- **SOURCE DATA**
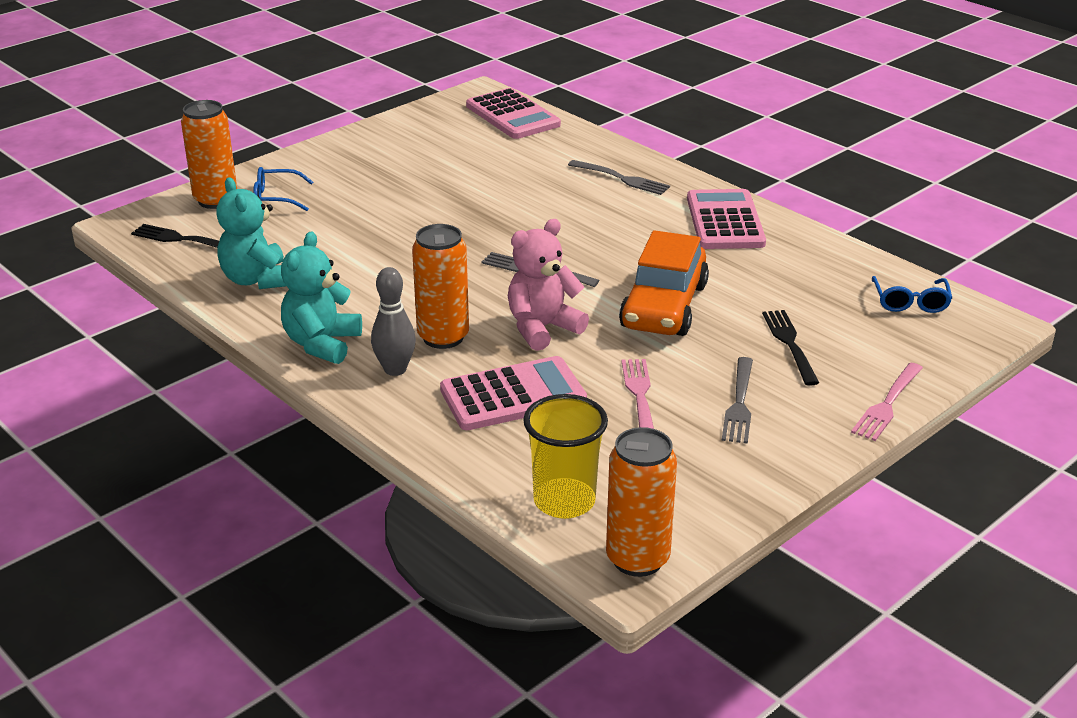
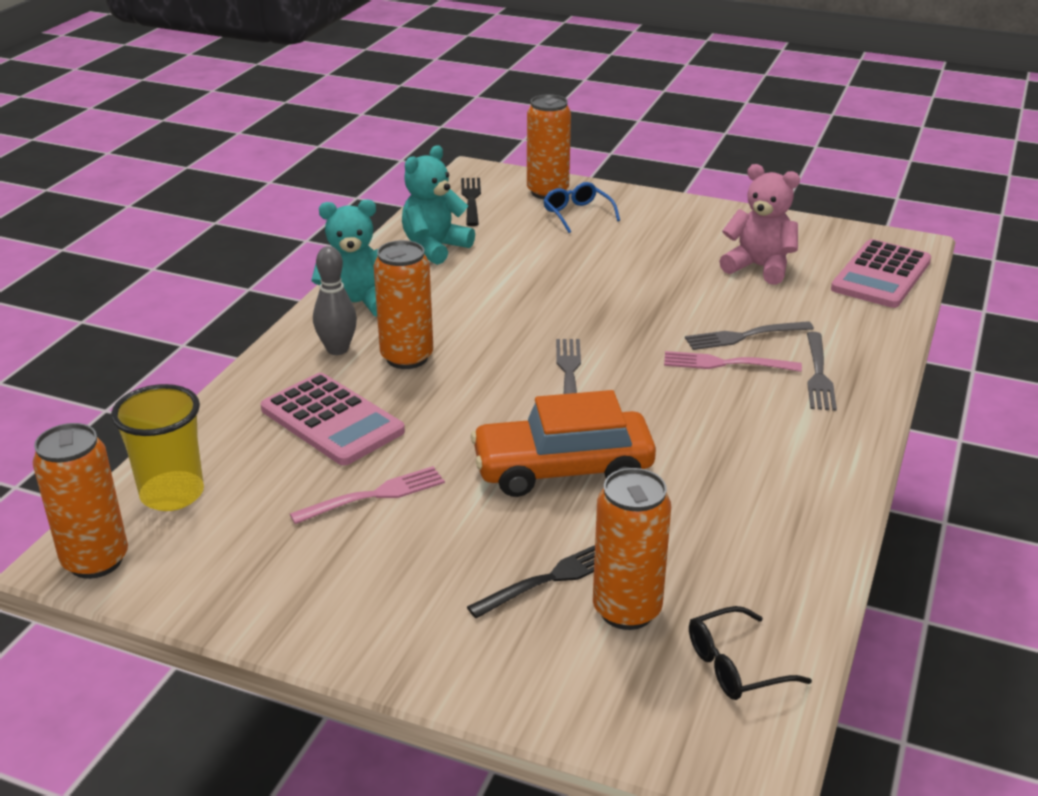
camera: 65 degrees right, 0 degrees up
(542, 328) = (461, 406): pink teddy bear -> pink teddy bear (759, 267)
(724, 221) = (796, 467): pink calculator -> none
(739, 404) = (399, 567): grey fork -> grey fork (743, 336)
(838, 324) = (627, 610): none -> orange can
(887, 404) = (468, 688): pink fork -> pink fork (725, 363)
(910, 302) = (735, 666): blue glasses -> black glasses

- **INSTRUCTIONS FOR THE TASK**
Word for word, give the data above again, without any images.

- **OUTPUT FOR THIS TASK**
camera: 65 degrees right, 0 degrees up
(542, 328) = (461, 406): pink teddy bear -> pink teddy bear (759, 267)
(724, 221) = (796, 467): pink calculator -> none
(739, 404) = (399, 567): grey fork -> grey fork (743, 336)
(838, 324) = (627, 610): none -> orange can
(887, 404) = (468, 688): pink fork -> pink fork (725, 363)
(910, 302) = (735, 666): blue glasses -> black glasses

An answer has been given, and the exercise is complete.